JOB ITEM — When you reach the line containing "camera: 145 degrees right, 10 degrees up" in the records below, start copying exactly, and stop once you have copied the line containing "(626, 350) = (217, 260): orange".

DATASET ENTRIES —
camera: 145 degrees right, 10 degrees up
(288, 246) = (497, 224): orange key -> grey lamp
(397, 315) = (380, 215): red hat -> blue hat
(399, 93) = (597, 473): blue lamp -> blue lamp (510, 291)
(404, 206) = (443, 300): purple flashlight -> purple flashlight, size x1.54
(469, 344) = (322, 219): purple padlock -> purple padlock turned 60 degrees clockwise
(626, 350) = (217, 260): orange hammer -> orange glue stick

--

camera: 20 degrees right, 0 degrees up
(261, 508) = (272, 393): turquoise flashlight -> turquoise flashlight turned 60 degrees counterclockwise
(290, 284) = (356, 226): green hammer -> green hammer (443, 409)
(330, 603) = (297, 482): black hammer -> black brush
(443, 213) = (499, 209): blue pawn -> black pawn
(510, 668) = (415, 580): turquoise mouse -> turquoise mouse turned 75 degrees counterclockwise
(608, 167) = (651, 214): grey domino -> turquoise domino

WRITTEN SOLUTION —
camera: 145 degrees right, 10 degrees up
(288, 246) = (497, 224): orange key -> grey lamp
(397, 315) = (380, 215): red hat -> blue hat
(399, 93) = (597, 473): blue lamp -> blue lamp (510, 291)
(404, 206) = (443, 300): purple flashlight -> purple flashlight, size x1.54
(469, 344) = (322, 219): purple padlock -> purple padlock turned 60 degrees clockwise
(626, 350) = (217, 260): orange hammer -> orange glue stick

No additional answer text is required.